DATA SHOWN →
● ● ● ● ● ● ●

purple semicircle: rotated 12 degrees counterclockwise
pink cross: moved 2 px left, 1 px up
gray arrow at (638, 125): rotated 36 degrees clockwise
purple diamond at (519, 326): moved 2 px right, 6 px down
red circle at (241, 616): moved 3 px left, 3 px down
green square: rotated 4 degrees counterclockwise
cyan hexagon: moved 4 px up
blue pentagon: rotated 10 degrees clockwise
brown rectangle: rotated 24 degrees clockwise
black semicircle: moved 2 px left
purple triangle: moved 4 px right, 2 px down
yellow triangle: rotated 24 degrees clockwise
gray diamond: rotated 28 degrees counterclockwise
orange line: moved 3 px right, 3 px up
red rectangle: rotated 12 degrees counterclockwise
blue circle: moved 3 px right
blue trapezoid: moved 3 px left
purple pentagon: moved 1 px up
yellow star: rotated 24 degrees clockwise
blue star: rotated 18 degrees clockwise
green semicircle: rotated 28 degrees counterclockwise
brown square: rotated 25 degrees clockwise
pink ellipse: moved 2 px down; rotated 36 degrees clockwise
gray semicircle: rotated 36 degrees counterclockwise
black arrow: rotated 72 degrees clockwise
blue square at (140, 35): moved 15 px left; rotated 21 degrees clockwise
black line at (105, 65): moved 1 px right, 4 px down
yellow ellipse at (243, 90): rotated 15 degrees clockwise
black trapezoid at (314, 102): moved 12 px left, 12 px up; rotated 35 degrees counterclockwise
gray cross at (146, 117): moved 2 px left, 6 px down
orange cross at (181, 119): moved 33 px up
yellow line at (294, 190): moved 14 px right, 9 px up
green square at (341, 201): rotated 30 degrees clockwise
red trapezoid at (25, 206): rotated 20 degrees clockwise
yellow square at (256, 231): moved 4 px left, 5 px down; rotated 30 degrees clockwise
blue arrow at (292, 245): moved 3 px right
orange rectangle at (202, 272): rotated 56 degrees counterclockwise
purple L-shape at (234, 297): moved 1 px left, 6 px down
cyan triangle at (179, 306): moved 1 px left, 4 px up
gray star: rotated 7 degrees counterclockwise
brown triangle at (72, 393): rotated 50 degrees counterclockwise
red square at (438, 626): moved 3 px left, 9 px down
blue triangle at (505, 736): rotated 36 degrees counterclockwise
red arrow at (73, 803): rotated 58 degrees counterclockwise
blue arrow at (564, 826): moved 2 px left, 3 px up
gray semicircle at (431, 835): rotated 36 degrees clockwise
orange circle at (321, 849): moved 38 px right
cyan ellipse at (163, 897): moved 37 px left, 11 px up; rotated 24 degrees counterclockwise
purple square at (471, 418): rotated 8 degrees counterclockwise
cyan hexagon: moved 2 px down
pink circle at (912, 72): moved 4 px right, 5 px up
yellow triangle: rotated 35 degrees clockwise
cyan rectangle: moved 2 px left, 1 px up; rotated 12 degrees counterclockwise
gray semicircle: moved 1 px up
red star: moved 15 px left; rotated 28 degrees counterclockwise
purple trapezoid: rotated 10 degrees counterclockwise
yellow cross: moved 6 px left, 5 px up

● ● ● ● ● ● ●

TASK REQUIREMENTS →
Go through the material above, find each line with the string "arrow", and copy it.

ANSWER TO THIS PROBLEM →
gray arrow at (638, 125): rotated 36 degrees clockwise
black arrow: rotated 72 degrees clockwise
blue arrow at (292, 245): moved 3 px right
red arrow at (73, 803): rotated 58 degrees counterclockwise
blue arrow at (564, 826): moved 2 px left, 3 px up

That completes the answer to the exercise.